Before-and-after change data:
══════════════════════════════

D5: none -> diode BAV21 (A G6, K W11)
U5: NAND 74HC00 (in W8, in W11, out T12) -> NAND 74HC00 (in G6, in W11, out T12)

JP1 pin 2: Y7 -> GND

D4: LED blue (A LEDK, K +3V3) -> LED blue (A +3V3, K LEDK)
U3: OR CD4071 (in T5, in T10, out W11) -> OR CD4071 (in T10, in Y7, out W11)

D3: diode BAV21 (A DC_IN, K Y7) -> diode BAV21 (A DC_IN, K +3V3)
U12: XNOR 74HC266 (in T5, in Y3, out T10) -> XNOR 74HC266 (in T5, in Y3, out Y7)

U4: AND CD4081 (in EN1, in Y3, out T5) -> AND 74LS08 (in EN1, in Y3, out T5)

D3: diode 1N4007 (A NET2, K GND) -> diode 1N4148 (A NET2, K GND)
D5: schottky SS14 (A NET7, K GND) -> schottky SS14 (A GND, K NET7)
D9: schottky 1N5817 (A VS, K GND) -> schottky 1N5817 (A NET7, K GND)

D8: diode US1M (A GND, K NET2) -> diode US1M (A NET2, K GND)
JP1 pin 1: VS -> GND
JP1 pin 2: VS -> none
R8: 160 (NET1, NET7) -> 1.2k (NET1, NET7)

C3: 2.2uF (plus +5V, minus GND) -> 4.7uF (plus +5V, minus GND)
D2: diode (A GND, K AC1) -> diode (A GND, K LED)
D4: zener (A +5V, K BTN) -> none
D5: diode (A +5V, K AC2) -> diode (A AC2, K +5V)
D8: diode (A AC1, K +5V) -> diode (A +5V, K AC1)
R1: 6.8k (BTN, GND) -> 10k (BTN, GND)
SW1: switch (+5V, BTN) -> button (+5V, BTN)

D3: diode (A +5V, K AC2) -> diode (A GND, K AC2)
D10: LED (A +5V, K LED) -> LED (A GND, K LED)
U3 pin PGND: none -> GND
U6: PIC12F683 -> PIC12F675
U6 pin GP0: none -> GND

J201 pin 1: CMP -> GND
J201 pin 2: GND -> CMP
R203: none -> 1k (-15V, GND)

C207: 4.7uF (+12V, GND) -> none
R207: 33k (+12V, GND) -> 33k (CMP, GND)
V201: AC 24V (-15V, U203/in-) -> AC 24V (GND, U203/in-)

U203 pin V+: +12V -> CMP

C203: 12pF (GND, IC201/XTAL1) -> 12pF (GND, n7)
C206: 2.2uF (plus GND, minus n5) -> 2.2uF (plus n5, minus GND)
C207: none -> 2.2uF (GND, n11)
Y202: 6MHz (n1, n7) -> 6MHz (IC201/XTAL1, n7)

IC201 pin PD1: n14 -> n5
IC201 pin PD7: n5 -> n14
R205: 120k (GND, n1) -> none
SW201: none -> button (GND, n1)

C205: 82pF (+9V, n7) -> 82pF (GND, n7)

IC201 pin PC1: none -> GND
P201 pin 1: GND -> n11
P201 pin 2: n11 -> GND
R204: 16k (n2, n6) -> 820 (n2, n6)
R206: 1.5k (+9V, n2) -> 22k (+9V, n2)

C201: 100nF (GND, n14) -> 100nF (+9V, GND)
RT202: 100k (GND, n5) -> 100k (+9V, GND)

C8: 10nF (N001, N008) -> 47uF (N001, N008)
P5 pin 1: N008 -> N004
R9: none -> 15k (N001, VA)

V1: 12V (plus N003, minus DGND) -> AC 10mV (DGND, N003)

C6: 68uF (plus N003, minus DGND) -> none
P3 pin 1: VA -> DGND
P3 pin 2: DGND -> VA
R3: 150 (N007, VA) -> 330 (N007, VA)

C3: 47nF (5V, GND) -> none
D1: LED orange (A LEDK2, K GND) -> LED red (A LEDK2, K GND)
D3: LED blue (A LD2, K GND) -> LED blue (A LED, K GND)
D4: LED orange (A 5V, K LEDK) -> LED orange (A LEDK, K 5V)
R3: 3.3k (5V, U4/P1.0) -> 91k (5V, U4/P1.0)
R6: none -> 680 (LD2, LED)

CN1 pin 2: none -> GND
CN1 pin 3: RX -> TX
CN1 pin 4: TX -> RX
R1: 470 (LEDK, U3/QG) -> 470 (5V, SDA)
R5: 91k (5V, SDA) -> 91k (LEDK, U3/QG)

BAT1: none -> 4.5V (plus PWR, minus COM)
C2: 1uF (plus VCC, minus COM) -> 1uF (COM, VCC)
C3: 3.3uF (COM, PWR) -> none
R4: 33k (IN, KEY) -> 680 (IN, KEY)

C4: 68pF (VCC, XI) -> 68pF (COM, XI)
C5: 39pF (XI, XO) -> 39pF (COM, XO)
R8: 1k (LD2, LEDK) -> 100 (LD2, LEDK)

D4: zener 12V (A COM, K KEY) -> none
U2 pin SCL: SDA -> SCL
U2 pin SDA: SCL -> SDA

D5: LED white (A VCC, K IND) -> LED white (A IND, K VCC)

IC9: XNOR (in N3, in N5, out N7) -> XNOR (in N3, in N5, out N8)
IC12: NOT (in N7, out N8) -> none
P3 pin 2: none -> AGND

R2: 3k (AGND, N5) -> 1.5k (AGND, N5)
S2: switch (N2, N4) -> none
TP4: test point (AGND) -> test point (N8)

══════════════════════════════

Directions for this task: Look through the entries above; copy every line holding the string "blue".

Response area:
D4: LED blue (A LEDK, K +3V3) -> LED blue (A +3V3, K LEDK)
D3: LED blue (A LD2, K GND) -> LED blue (A LED, K GND)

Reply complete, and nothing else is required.